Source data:
☆ ☆ ☆

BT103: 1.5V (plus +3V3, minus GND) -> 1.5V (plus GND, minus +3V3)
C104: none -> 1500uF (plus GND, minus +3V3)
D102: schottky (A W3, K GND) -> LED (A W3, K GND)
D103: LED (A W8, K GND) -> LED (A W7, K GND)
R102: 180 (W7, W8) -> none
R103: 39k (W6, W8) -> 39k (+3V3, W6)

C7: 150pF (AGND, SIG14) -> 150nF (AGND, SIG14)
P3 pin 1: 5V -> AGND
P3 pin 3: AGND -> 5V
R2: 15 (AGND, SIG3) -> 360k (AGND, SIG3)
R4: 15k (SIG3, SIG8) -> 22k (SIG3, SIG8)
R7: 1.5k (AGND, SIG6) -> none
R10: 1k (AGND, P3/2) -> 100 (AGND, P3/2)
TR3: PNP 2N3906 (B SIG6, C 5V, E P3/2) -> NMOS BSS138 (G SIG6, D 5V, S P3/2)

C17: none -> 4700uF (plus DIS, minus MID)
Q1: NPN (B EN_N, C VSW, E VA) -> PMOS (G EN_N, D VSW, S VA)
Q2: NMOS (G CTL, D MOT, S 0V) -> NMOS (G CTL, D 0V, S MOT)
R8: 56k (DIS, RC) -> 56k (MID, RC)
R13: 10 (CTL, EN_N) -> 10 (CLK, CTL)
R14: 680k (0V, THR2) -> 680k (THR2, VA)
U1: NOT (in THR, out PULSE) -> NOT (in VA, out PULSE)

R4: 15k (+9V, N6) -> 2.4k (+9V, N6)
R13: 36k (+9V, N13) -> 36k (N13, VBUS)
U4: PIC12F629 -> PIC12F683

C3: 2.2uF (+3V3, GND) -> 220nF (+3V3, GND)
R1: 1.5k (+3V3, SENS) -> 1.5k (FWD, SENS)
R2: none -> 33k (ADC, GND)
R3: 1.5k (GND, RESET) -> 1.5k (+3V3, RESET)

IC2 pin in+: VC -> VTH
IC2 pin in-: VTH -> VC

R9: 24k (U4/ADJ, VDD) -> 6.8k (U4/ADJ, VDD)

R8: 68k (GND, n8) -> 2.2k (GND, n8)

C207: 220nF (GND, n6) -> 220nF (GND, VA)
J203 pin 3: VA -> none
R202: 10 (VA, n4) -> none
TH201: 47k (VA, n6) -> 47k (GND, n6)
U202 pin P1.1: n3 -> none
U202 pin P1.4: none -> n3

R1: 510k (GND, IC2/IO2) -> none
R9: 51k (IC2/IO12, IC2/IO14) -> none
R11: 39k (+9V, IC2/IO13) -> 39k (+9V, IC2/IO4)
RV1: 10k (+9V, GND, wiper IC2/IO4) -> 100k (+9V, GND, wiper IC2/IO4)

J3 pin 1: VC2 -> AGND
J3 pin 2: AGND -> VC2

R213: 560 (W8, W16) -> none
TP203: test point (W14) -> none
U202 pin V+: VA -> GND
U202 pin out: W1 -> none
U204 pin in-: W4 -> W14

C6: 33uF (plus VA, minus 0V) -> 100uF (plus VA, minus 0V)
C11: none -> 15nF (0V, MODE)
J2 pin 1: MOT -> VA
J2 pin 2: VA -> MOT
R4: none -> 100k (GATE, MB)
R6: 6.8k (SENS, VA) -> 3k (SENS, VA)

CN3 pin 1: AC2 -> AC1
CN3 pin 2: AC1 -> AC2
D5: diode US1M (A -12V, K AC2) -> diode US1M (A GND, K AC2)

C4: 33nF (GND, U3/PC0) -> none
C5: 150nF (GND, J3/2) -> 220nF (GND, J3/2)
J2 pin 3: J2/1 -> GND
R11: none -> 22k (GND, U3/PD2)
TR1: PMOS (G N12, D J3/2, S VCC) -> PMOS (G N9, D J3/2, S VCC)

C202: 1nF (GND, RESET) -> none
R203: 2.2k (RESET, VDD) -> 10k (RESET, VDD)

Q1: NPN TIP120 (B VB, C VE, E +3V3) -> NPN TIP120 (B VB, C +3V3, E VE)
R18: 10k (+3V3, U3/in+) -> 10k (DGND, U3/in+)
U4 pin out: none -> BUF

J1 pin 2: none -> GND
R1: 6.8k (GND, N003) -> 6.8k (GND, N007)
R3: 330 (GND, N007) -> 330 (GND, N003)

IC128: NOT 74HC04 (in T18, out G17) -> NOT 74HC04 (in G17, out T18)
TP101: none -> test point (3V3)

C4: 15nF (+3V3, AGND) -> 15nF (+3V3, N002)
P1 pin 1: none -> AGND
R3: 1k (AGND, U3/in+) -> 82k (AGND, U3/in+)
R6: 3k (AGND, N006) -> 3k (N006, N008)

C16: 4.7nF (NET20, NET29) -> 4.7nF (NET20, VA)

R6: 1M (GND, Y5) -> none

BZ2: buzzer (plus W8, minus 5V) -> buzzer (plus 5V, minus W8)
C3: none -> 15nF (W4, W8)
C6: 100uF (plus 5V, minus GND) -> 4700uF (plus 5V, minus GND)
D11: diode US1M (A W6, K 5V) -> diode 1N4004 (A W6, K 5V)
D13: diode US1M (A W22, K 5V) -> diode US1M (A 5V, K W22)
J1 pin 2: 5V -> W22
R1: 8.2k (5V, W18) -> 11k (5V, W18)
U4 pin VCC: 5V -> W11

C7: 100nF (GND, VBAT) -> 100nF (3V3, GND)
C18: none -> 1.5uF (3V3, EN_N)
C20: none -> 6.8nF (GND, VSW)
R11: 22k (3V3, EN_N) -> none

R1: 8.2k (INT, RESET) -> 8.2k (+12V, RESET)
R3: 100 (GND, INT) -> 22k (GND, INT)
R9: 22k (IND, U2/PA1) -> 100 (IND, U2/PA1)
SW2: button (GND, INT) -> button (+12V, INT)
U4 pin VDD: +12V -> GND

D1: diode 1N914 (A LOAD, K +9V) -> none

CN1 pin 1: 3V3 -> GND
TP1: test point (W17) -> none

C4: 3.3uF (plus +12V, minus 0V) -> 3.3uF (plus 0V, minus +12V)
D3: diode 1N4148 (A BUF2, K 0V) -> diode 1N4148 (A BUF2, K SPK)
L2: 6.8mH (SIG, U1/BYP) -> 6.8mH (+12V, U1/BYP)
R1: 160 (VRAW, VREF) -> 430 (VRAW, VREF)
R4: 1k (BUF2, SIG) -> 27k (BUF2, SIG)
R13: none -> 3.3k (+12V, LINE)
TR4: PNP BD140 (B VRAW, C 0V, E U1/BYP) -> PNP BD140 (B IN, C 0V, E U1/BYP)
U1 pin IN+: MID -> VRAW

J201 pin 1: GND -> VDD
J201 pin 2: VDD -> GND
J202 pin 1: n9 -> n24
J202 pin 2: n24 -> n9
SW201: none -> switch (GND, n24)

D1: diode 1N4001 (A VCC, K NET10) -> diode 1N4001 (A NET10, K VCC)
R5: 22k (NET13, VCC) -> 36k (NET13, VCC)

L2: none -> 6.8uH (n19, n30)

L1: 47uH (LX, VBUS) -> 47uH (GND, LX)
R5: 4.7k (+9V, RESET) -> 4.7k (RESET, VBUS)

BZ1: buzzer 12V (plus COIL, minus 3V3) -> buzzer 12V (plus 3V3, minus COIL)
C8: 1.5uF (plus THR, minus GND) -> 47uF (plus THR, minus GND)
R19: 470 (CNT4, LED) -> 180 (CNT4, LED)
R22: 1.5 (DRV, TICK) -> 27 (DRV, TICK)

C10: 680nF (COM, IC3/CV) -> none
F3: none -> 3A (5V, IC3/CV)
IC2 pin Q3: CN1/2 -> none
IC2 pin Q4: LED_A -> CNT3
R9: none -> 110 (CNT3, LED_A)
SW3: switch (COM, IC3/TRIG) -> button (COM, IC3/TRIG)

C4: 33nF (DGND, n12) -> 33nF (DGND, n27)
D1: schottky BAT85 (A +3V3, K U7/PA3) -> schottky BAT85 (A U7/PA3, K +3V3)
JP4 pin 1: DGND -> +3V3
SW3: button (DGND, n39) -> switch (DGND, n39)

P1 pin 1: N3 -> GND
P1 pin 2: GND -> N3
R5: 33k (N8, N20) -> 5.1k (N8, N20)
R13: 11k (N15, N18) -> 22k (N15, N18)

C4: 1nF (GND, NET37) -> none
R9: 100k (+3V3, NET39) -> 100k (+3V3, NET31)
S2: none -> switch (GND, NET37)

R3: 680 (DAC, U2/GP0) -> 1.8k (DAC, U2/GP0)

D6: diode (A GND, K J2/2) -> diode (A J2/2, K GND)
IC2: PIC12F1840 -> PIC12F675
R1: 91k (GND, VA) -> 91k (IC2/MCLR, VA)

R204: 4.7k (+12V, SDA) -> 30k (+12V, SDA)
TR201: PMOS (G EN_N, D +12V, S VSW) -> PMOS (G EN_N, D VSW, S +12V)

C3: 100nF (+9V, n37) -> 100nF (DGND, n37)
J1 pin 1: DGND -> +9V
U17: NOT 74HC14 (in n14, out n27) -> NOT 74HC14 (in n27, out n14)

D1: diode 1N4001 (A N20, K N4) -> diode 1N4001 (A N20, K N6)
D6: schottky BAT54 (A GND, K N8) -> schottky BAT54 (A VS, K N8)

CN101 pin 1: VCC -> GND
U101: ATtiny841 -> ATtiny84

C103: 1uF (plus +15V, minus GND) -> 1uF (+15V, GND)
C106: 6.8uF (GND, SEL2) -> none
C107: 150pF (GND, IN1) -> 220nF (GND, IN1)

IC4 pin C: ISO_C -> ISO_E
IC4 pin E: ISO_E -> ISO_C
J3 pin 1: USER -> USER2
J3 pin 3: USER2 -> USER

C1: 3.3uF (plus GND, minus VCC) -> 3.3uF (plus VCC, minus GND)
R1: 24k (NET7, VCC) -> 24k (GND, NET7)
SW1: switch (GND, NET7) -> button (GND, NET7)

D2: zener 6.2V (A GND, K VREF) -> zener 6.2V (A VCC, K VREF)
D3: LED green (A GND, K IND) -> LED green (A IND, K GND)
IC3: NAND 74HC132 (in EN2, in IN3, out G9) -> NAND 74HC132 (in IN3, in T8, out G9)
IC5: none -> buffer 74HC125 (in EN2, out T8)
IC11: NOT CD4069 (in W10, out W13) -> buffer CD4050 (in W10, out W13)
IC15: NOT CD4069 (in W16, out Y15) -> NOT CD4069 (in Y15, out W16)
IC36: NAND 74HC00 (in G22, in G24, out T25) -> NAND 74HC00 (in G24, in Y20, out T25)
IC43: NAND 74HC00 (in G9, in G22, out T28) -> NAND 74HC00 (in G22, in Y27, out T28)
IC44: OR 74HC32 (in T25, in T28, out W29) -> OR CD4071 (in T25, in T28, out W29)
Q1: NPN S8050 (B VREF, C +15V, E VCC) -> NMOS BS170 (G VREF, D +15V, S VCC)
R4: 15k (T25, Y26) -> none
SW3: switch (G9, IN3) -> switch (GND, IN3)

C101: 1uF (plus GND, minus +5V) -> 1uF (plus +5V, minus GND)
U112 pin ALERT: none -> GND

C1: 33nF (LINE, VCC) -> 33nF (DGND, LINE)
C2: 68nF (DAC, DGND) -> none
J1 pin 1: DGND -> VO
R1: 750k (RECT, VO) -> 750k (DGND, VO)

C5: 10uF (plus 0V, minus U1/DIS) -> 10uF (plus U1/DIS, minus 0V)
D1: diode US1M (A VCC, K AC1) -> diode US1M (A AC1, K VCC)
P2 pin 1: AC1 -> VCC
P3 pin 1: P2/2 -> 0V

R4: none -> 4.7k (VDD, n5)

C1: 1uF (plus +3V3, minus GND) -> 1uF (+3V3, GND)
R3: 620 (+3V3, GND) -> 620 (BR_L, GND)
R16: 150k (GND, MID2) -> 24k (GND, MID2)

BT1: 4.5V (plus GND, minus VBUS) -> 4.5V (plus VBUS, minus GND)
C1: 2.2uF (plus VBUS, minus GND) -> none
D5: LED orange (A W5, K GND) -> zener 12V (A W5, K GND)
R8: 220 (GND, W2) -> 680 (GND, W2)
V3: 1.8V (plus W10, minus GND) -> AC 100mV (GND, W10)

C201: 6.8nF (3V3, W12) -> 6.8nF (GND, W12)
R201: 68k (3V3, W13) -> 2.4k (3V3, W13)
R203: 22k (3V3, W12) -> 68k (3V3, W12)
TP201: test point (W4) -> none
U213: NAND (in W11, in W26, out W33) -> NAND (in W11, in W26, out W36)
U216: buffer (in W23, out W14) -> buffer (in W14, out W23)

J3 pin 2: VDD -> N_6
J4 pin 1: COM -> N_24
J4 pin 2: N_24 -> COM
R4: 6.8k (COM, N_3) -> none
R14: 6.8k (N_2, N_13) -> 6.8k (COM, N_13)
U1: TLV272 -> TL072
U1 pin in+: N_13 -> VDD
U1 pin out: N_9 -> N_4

☆ ☆ ☆

» **What you need to do**: Go to the line with "CN3 pin 2: AC1 -> AC2" in the entries above and repeat every line from there through the line with "R3: 330 (GND, N007) -> 330 (GND, N003)", exactly and with no other text.

» **Response to this task**:
CN3 pin 2: AC1 -> AC2
D5: diode US1M (A -12V, K AC2) -> diode US1M (A GND, K AC2)

C4: 33nF (GND, U3/PC0) -> none
C5: 150nF (GND, J3/2) -> 220nF (GND, J3/2)
J2 pin 3: J2/1 -> GND
R11: none -> 22k (GND, U3/PD2)
TR1: PMOS (G N12, D J3/2, S VCC) -> PMOS (G N9, D J3/2, S VCC)

C202: 1nF (GND, RESET) -> none
R203: 2.2k (RESET, VDD) -> 10k (RESET, VDD)

Q1: NPN TIP120 (B VB, C VE, E +3V3) -> NPN TIP120 (B VB, C +3V3, E VE)
R18: 10k (+3V3, U3/in+) -> 10k (DGND, U3/in+)
U4 pin out: none -> BUF

J1 pin 2: none -> GND
R1: 6.8k (GND, N003) -> 6.8k (GND, N007)
R3: 330 (GND, N007) -> 330 (GND, N003)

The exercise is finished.